**Action item:**
Give the number of lines in the data below containing the word "RESET", with no other text.

⟨

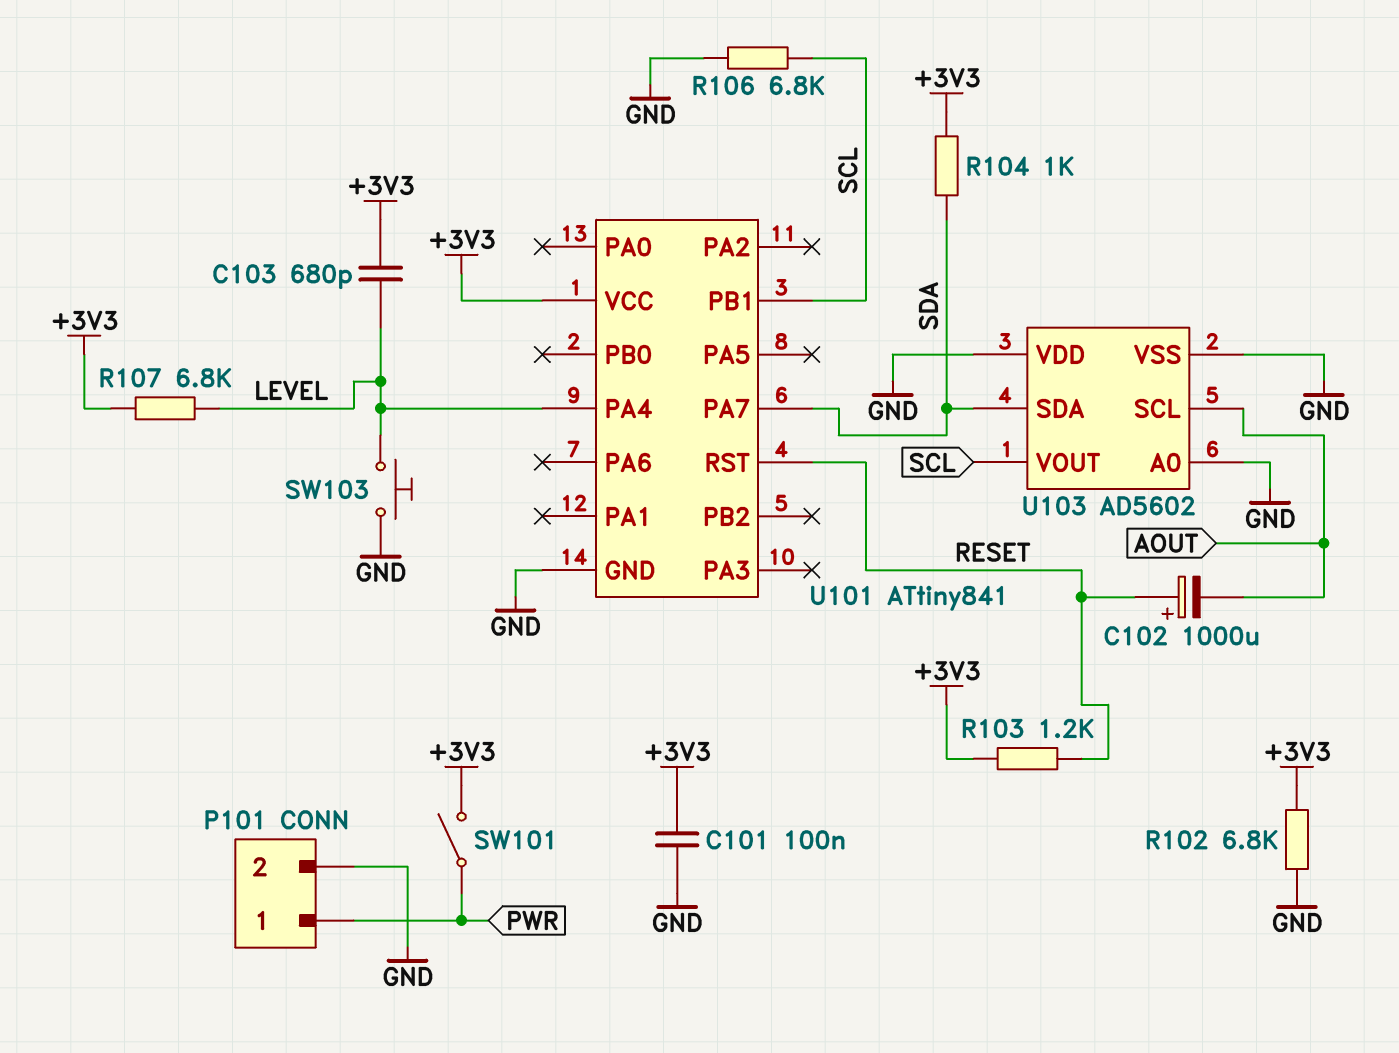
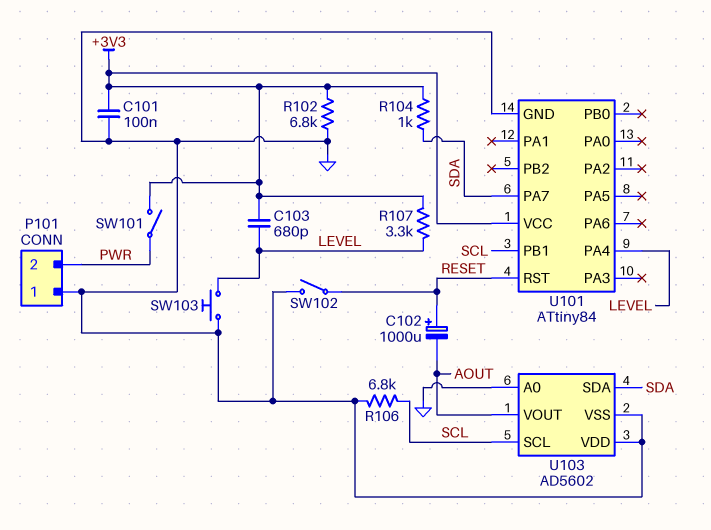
P101 pin 1: PWR -> GND
P101 pin 2: GND -> PWR
R103: 1.2k (+3V3, RESET) -> none
R107: 6.8k (+3V3, LEVEL) -> 3.3k (+3V3, LEVEL)
SW102: none -> switch (GND, RESET)
U101: ATtiny841 -> ATtiny84
U103 pin SCL: AOUT -> SCL
U103 pin VOUT: SCL -> AOUT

⟩

**Task result:**
2